_YOUR TASK:_
Return each line of the data below that contains the string "blue".

── MATERIAL FOR THIS EXERCISE ──

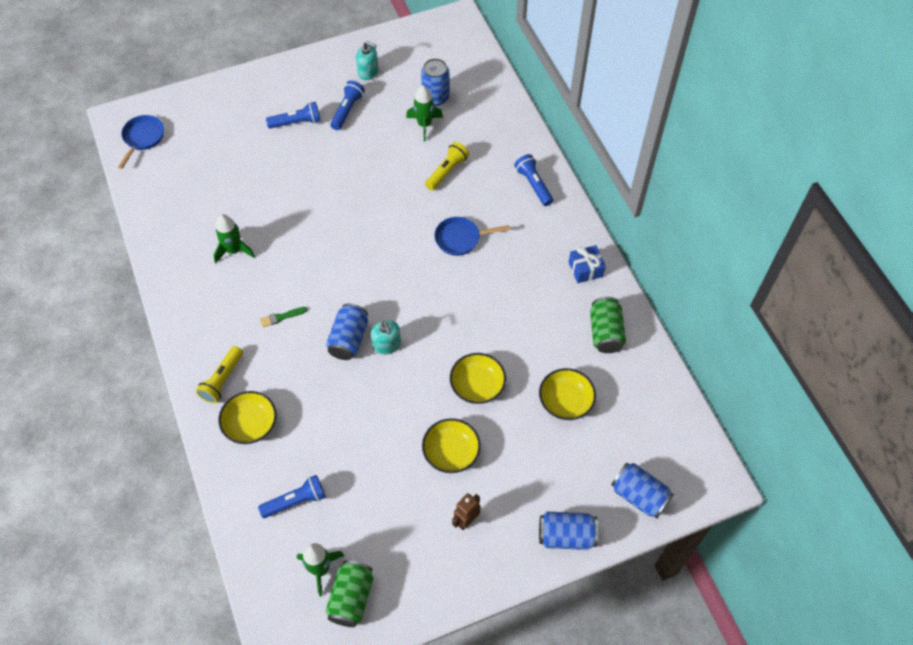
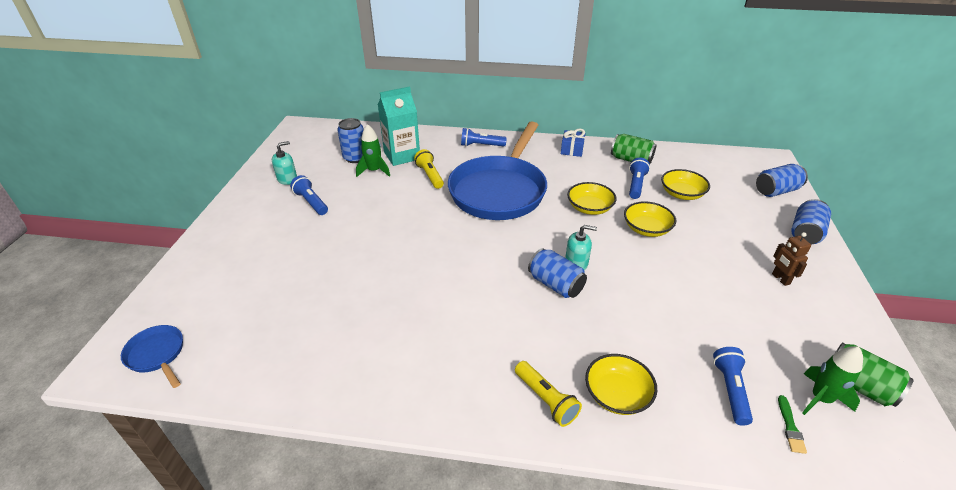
camera: 60 degrees left, 20 degrees down
(234, 250) = (387, 330): green rocket -> none
(281, 317) = (498, 322): green brush -> green brush (790, 427)
(296, 122) = (286, 234): blue flashlight -> blue flashlight (636, 185)
(451, 452) = (707, 264): yellow bowl -> yellow bowl (589, 208)
(460, 238) = (499, 190): blue pan -> blue pan, size x2.42
(465, 131) = (402, 156): none -> turquoise carton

───

_REPLY:_
(296, 122) = (286, 234): blue flashlight -> blue flashlight (636, 185)
(460, 238) = (499, 190): blue pan -> blue pan, size x2.42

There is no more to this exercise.